*Aim of the exercise*:
Filter the listing below down to the lines holding the word "strawberry", and copy those lines.
____ Supplied data
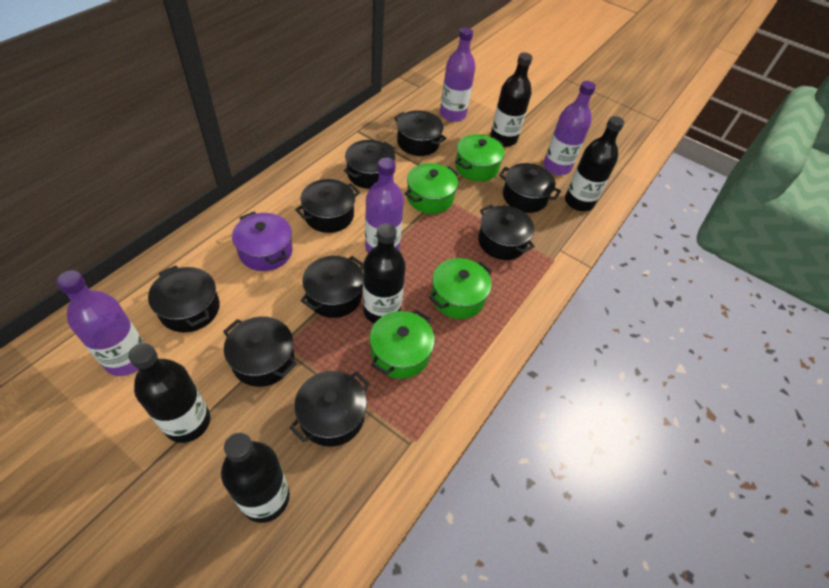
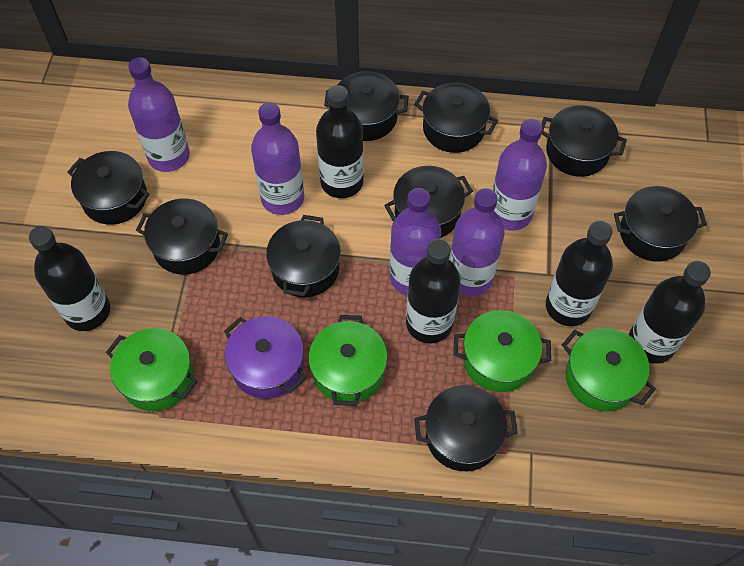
purple bottle: 4 -> 5

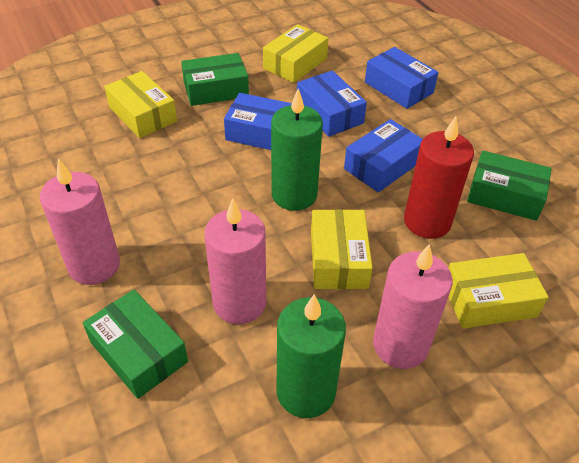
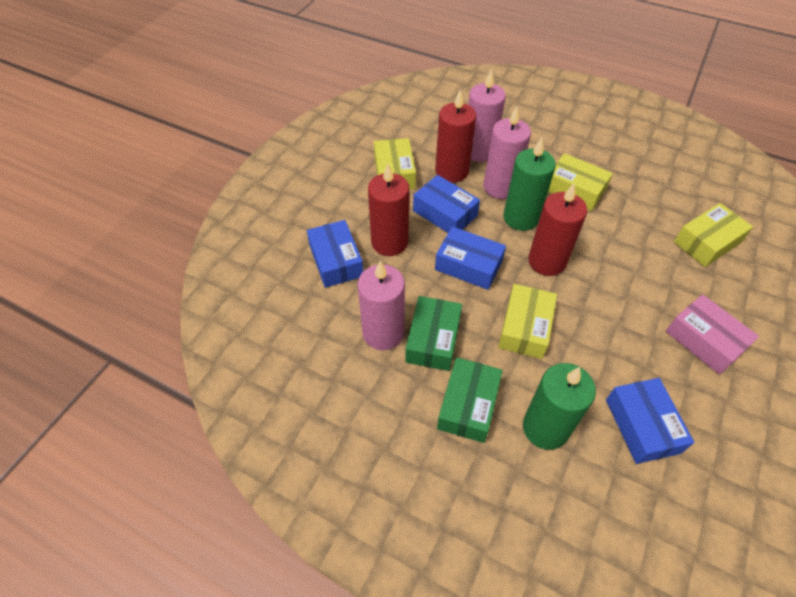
green box: 3 -> 2
pink box: 0 -> 1
red candle: 1 -> 3

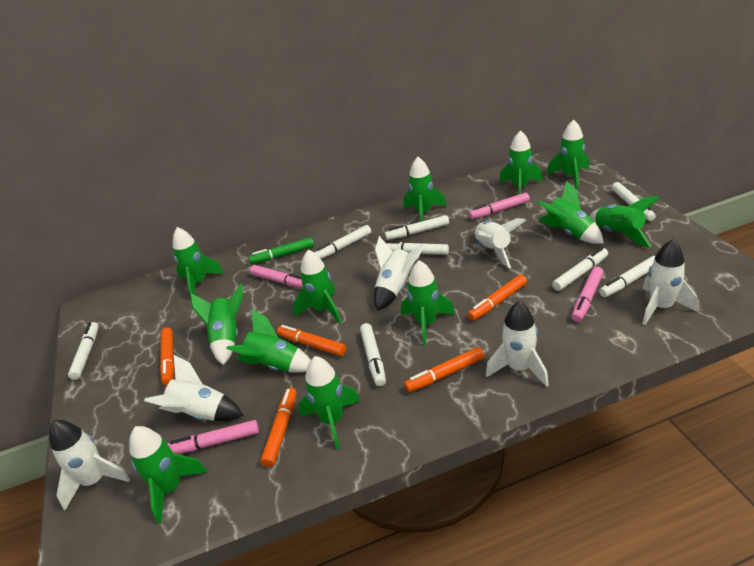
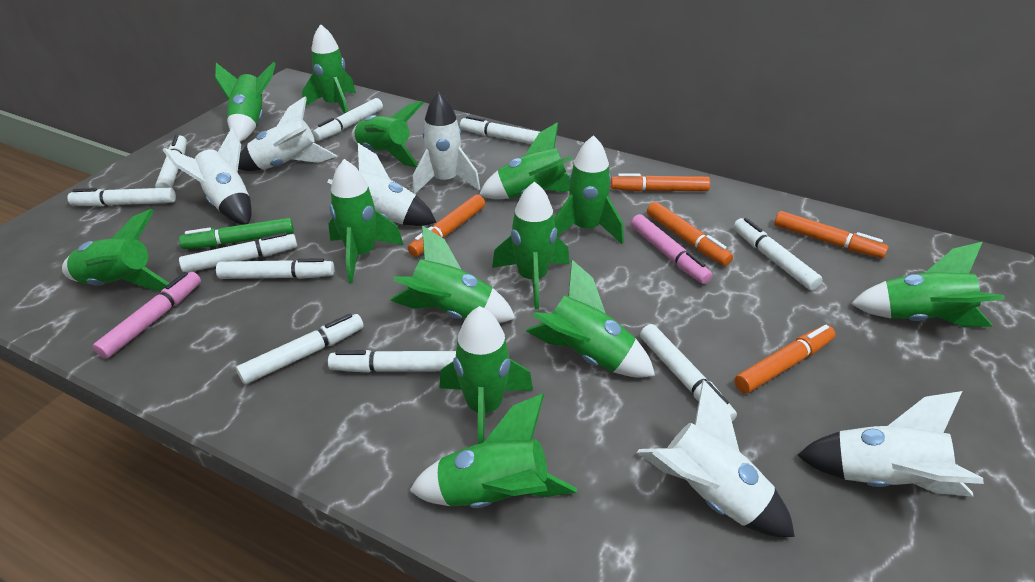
green rocket: 12 -> 13
pink marker: 4 -> 2
white marker: 8 -> 10

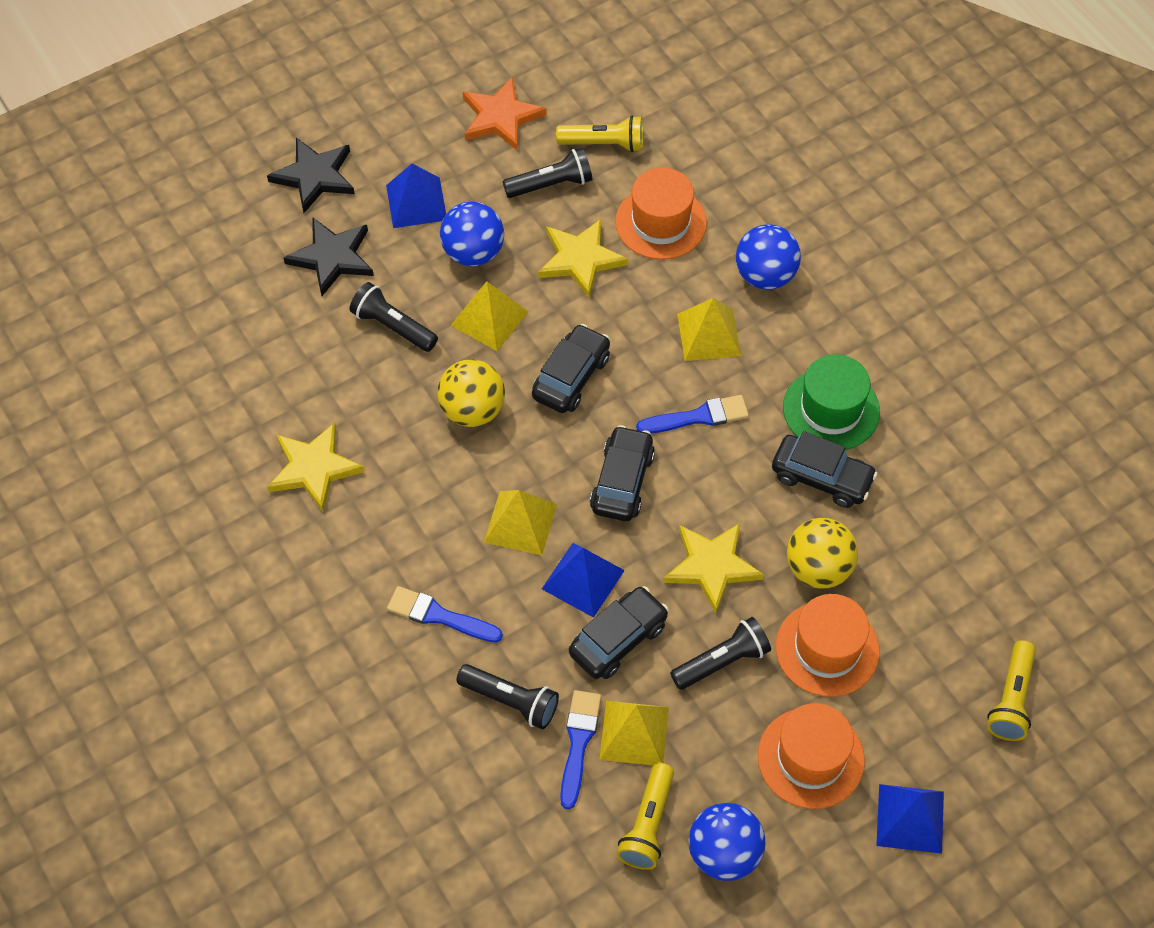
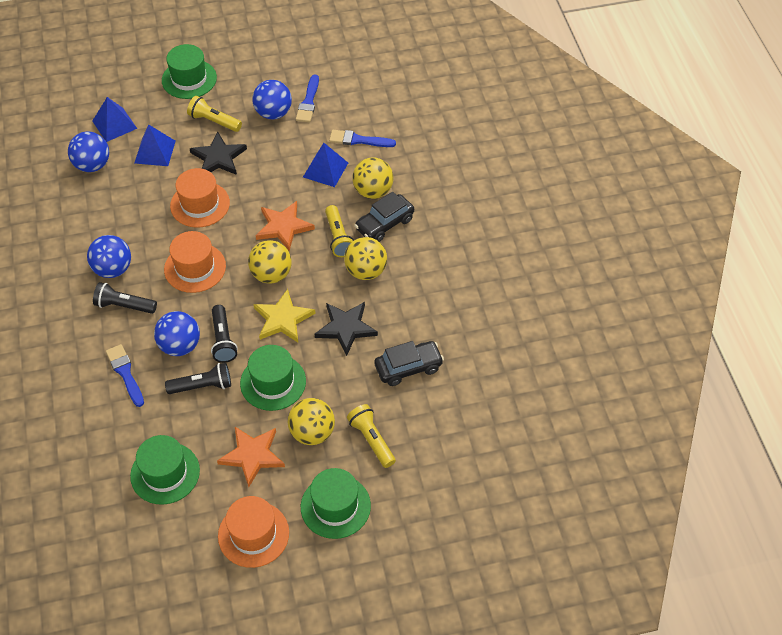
black car: 4 -> 2
black flashlight: 4 -> 3
blue ball: 3 -> 4
green hat: 1 -> 4
orange star: 1 -> 2
yellow ball: 2 -> 4
yellow pyramid: 4 -> 0
yellow star: 3 -> 1

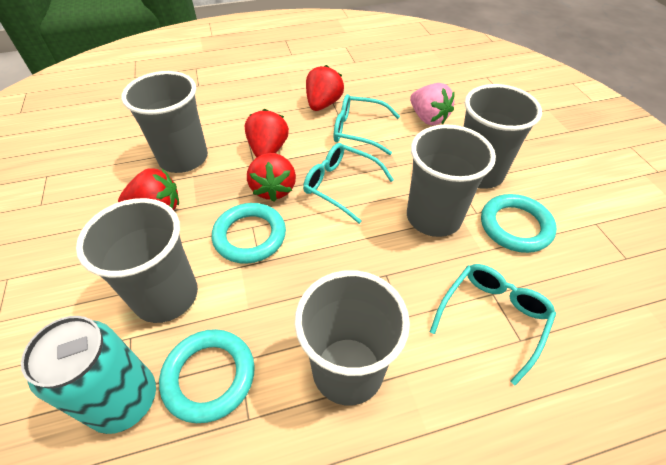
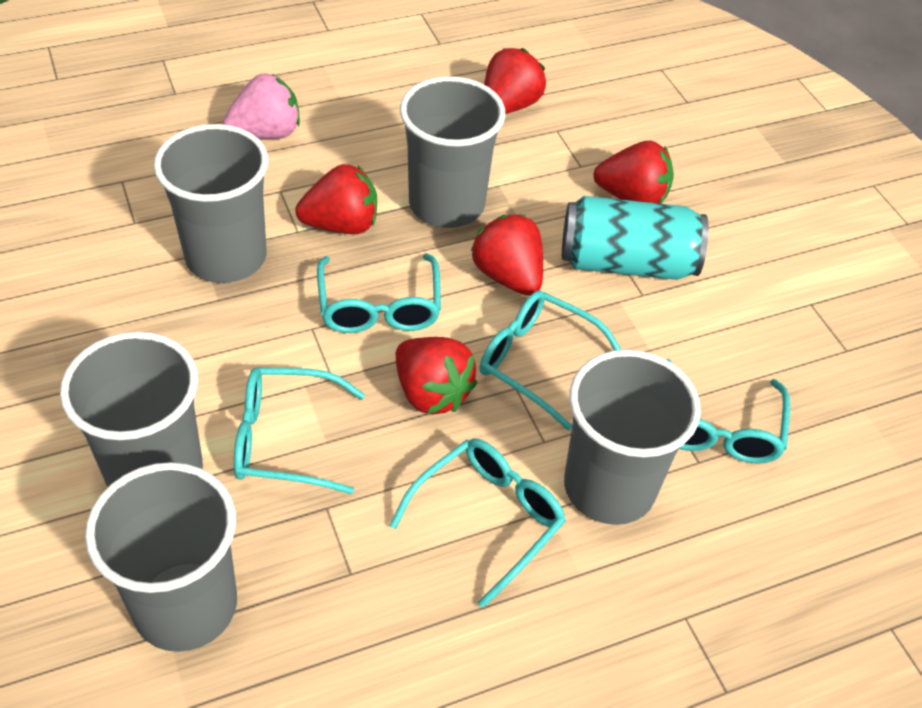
red strawberry: 4 -> 5
turquoise glasses: 3 -> 5
turquoise ring: 3 -> 0

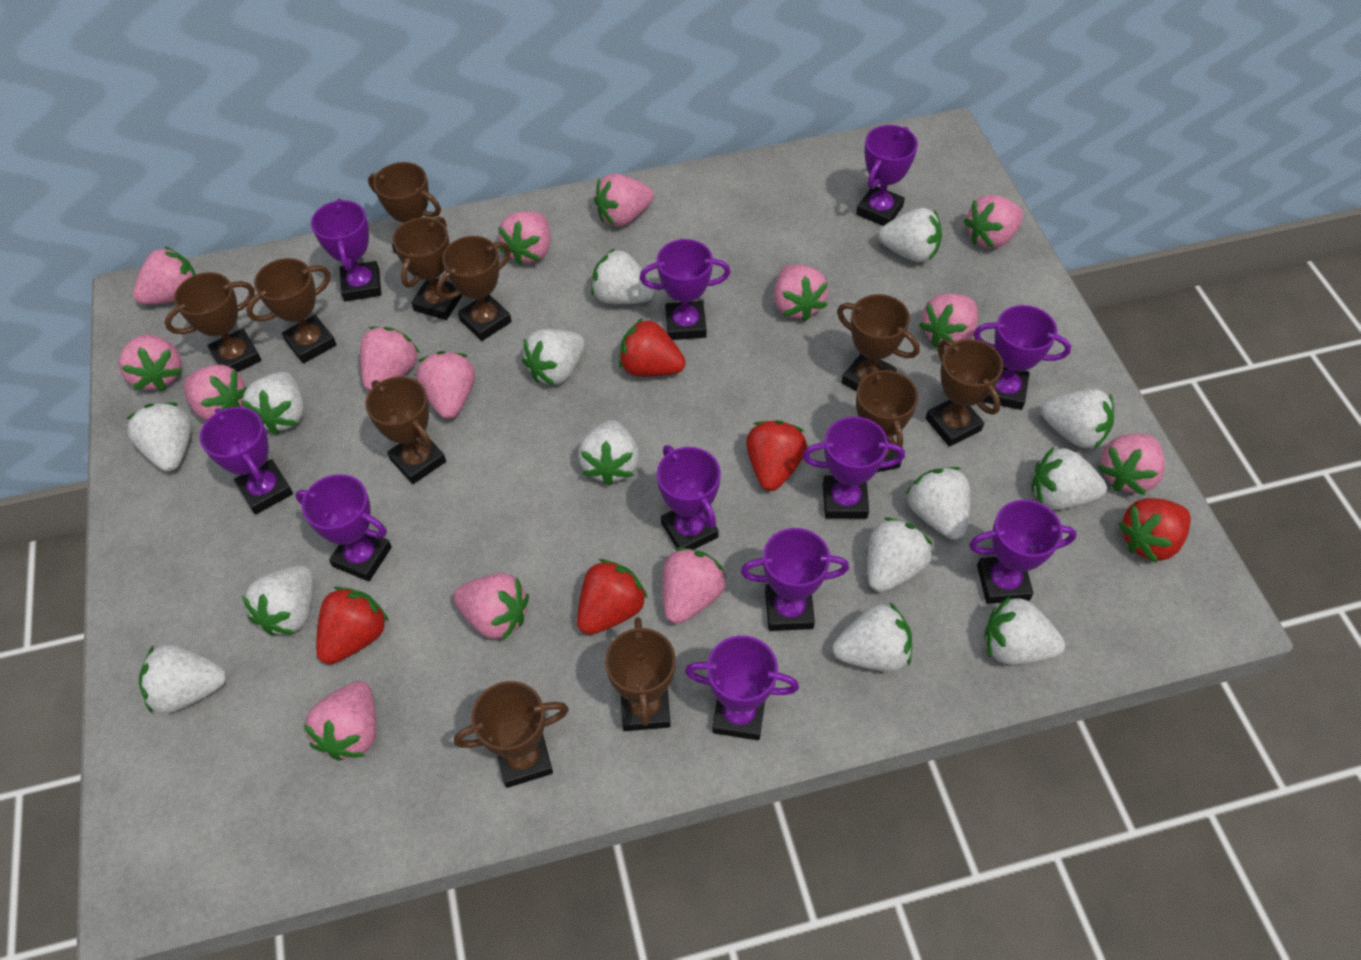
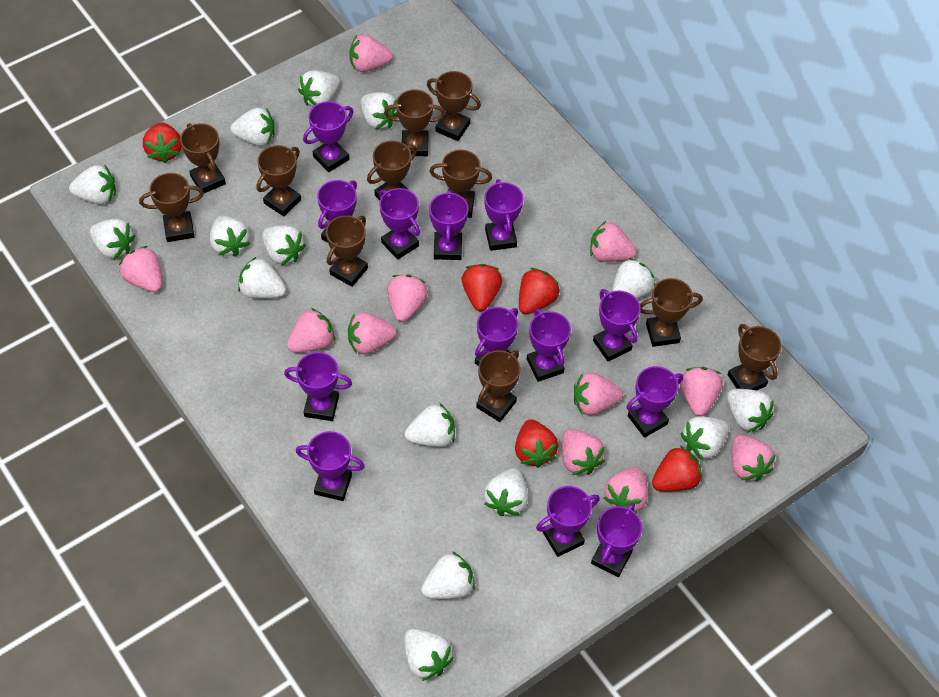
pink strawberry: 14 -> 11
purple trophy: 11 -> 13
white strawberry: 14 -> 15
________
*Written response*:
red strawberry: 4 -> 5
pink strawberry: 14 -> 11
white strawberry: 14 -> 15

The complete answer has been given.